▶ _TASK OBJECTIVE_
Only the final stretch of the data is wanted: reproduce the line containing "Y103: 6MHz (XI, XO) -> 6MHz (GND, XO)" and each line after it, exactly.

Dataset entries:

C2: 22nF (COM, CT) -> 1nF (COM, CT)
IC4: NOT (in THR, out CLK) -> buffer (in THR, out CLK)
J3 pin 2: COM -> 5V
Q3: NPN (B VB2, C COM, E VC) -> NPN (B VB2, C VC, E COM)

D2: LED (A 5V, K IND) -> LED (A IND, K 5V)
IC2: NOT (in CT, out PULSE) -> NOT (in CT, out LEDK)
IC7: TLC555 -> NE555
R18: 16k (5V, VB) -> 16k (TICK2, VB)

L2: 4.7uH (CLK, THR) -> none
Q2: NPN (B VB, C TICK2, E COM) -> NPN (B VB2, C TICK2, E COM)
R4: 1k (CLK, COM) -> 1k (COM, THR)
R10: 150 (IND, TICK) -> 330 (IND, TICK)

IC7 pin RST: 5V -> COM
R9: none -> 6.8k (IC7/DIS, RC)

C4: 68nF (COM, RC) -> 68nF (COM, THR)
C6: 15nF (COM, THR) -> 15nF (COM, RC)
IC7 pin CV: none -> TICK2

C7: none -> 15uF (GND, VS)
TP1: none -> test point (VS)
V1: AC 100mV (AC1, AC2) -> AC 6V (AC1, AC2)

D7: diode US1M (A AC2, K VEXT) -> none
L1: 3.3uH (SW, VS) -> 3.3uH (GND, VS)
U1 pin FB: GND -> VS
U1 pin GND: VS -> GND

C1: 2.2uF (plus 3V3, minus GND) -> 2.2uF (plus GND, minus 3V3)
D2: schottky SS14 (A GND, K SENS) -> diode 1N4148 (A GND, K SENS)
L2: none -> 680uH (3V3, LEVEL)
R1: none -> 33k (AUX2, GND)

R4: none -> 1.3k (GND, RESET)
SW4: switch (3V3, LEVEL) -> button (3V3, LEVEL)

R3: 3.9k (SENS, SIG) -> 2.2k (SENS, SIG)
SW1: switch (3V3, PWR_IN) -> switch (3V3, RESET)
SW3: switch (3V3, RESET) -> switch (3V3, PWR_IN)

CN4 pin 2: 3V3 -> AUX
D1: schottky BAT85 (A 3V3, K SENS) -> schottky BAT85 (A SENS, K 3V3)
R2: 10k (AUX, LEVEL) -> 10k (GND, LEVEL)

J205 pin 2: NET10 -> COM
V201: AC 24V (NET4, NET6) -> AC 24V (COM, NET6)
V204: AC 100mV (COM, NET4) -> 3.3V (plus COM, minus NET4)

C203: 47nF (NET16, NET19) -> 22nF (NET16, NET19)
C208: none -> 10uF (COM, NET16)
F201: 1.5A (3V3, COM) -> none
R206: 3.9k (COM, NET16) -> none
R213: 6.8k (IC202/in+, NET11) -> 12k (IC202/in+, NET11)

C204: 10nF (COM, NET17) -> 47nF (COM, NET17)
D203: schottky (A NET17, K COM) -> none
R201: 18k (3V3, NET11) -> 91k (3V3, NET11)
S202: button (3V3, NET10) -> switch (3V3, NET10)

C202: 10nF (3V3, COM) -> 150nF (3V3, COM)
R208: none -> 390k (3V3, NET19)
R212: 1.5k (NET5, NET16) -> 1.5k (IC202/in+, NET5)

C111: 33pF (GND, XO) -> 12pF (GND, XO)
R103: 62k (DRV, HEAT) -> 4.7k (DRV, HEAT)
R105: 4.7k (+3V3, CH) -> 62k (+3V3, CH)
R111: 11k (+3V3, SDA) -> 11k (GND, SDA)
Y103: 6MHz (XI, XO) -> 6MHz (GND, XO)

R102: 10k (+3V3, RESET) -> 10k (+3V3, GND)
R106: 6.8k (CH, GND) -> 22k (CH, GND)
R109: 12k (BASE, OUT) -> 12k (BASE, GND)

▶ _ANSWER TO THE EXERCISE_
Y103: 6MHz (XI, XO) -> 6MHz (GND, XO)

R102: 10k (+3V3, RESET) -> 10k (+3V3, GND)
R106: 6.8k (CH, GND) -> 22k (CH, GND)
R109: 12k (BASE, OUT) -> 12k (BASE, GND)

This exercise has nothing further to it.